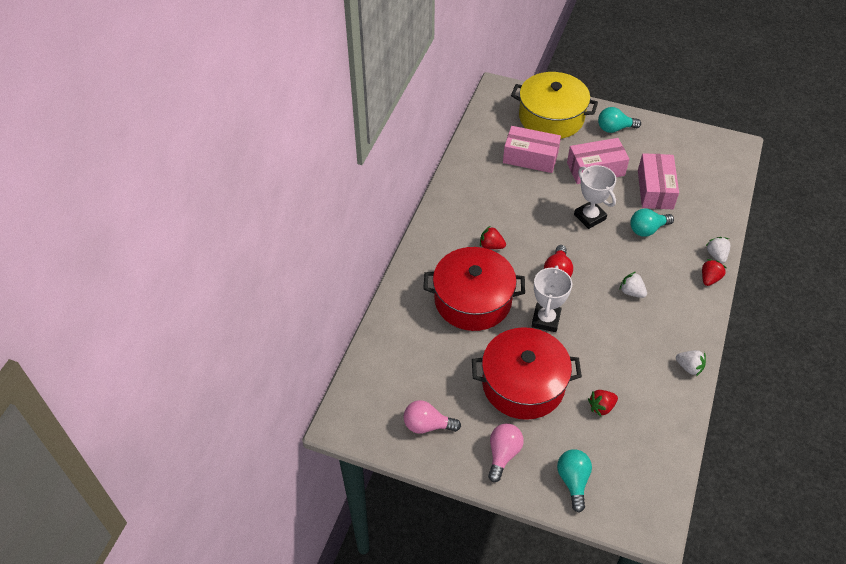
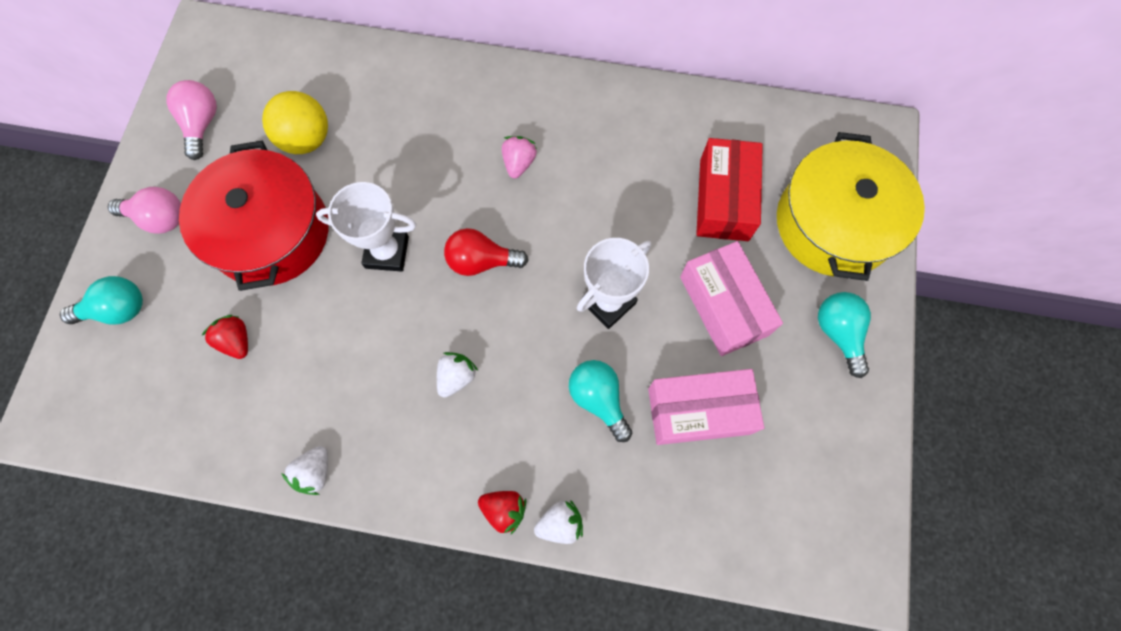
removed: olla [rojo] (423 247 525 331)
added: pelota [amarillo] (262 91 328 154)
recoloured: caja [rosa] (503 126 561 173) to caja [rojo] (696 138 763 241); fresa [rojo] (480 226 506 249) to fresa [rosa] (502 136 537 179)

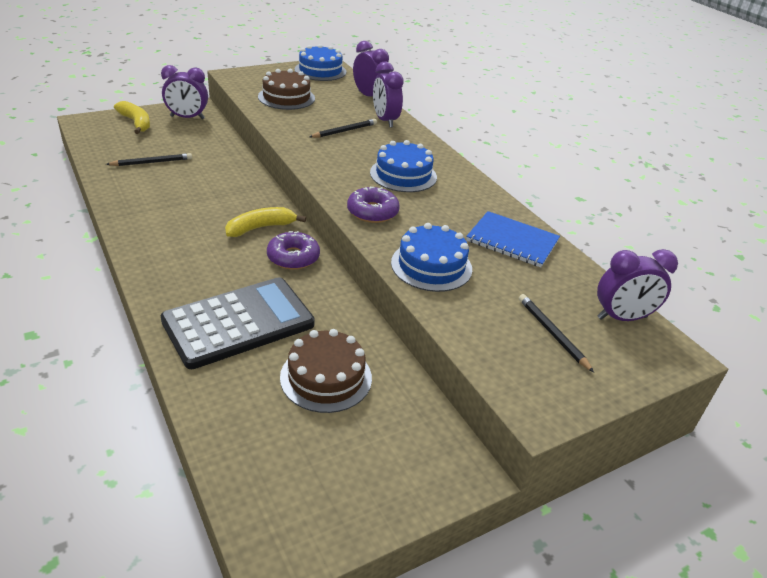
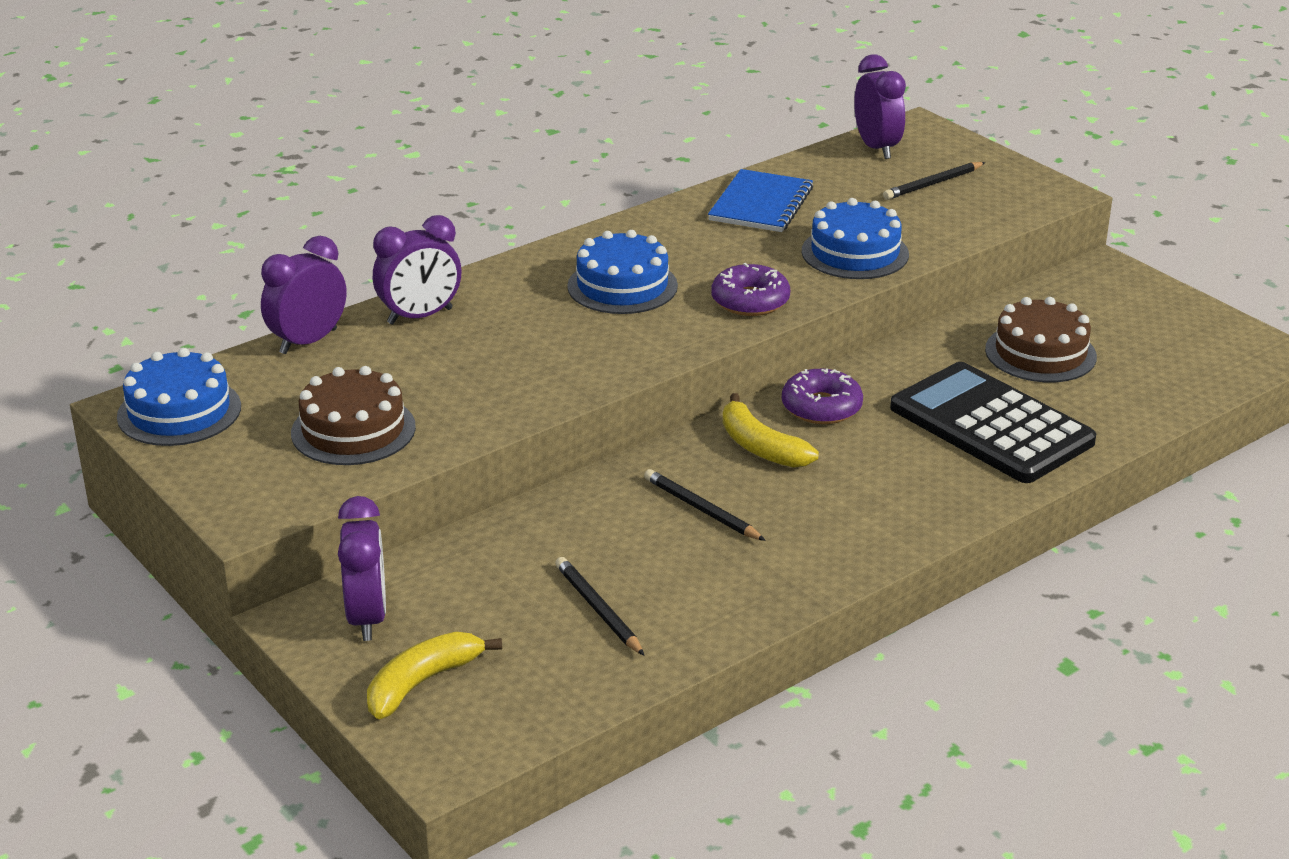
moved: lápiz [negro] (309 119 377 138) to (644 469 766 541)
* * *
What you are asked to do. In your copy of the material, every word must match and no image should appear.

Expected output.
removed: olla [rojo] (423 247 525 331)
added: pelota [amarillo] (262 91 328 154)
recoloured: caja [rosa] (503 126 561 173) to caja [rojo] (696 138 763 241); fresa [rojo] (480 226 506 249) to fresa [rosa] (502 136 537 179)

moved: lápiz [negro] (309 119 377 138) to (644 469 766 541)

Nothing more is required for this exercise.